Given material:
- - -
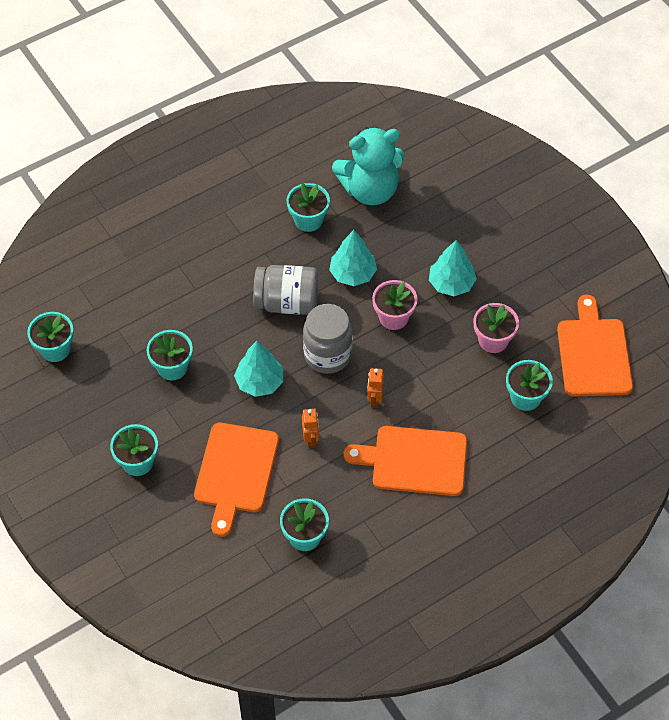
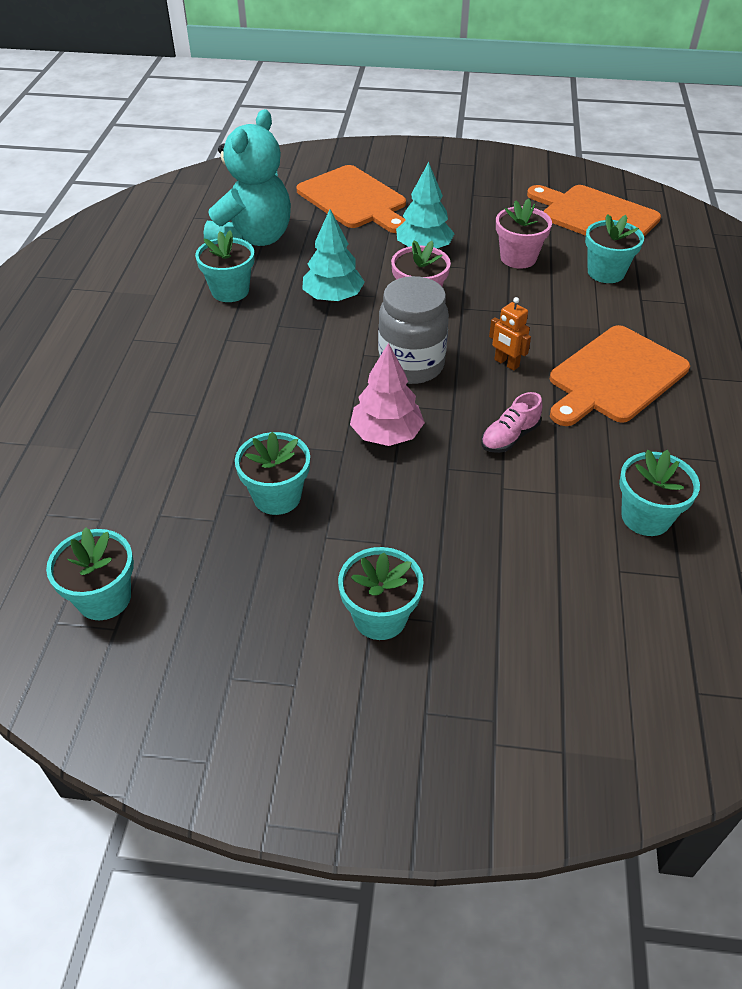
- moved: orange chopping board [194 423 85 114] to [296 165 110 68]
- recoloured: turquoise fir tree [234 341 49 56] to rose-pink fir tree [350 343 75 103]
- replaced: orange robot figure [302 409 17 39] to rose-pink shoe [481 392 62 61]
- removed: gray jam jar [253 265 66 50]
- - -
Go over the listing above and return each line with "orange".

- moved: orange chopping board [194 423 85 114] to [296 165 110 68]
- replaced: orange robot figure [302 409 17 39] to rose-pink shoe [481 392 62 61]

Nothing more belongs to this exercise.